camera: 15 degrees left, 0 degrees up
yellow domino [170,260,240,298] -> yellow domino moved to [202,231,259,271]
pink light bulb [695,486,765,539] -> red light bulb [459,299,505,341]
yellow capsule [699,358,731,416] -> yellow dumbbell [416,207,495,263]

....

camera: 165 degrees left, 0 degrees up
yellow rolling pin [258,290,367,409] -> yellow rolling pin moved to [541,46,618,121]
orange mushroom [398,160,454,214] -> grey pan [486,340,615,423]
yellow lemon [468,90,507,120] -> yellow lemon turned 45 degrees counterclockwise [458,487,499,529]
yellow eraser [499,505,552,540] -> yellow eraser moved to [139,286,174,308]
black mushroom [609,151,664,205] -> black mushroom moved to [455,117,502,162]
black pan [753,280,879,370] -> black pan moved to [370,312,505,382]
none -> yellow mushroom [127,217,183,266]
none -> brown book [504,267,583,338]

....

◆ **EXERCISE DIRECTIONS**: Retype exactly the span of lines from the one with "camera: 165 degrees left, 0 degrees up" through the one with "none -> brown book [504,267,583,338]"; include both ends and omit the rest of the material.

◆ **EXPECTED ANSWER**:
camera: 165 degrees left, 0 degrees up
yellow rolling pin [258,290,367,409] -> yellow rolling pin moved to [541,46,618,121]
orange mushroom [398,160,454,214] -> grey pan [486,340,615,423]
yellow lemon [468,90,507,120] -> yellow lemon turned 45 degrees counterclockwise [458,487,499,529]
yellow eraser [499,505,552,540] -> yellow eraser moved to [139,286,174,308]
black mushroom [609,151,664,205] -> black mushroom moved to [455,117,502,162]
black pan [753,280,879,370] -> black pan moved to [370,312,505,382]
none -> yellow mushroom [127,217,183,266]
none -> brown book [504,267,583,338]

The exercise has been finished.